__WHAT IS NEEDED__:
If a line of the records contains the string "degrees", copy it out.

==== DATA SUPPLIED

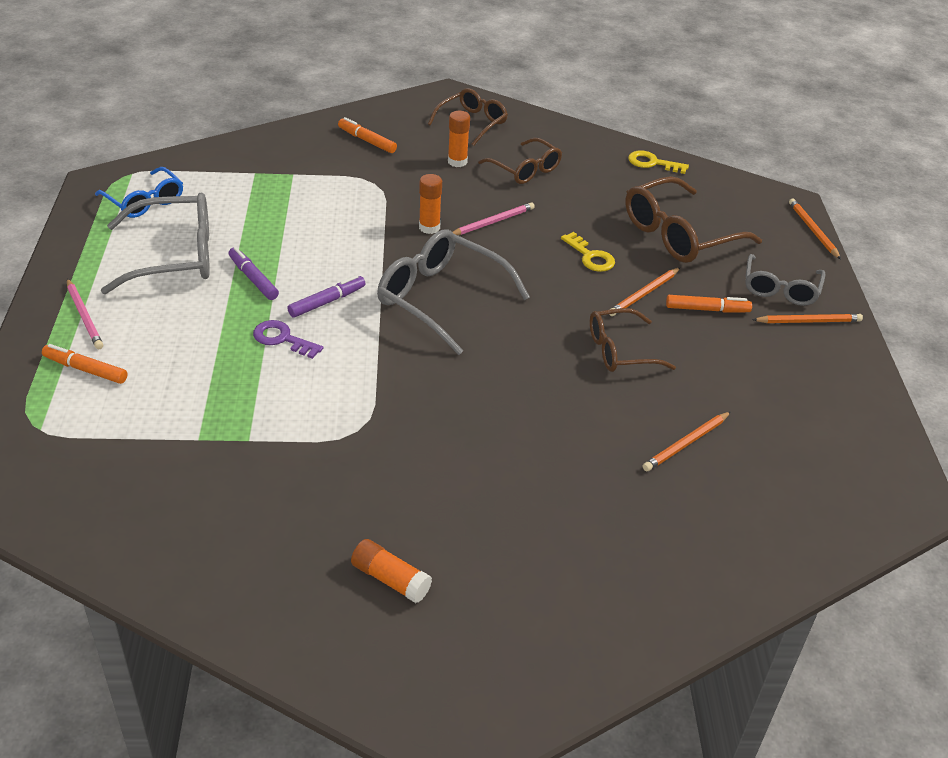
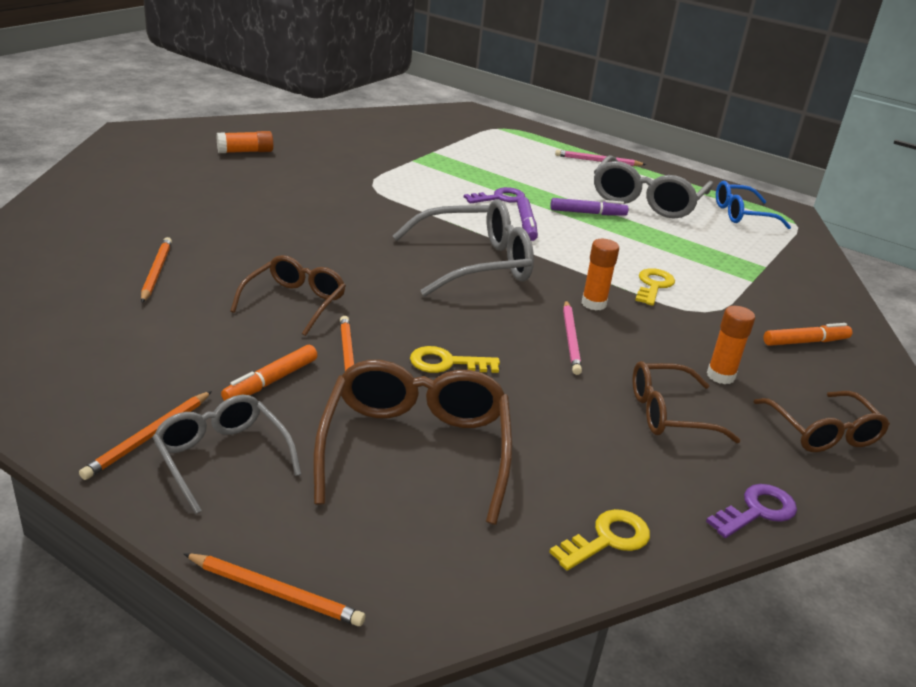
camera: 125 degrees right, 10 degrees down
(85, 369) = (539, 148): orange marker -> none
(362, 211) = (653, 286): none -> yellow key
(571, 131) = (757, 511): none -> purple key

========
==== DATA SUPPLIED

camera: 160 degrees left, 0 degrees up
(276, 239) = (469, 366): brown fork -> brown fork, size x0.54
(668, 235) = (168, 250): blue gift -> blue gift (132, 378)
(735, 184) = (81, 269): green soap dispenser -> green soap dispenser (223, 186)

========

__SOLVED PROBLEM__:
camera: 125 degrees right, 10 degrees down
camera: 160 degrees left, 0 degrees up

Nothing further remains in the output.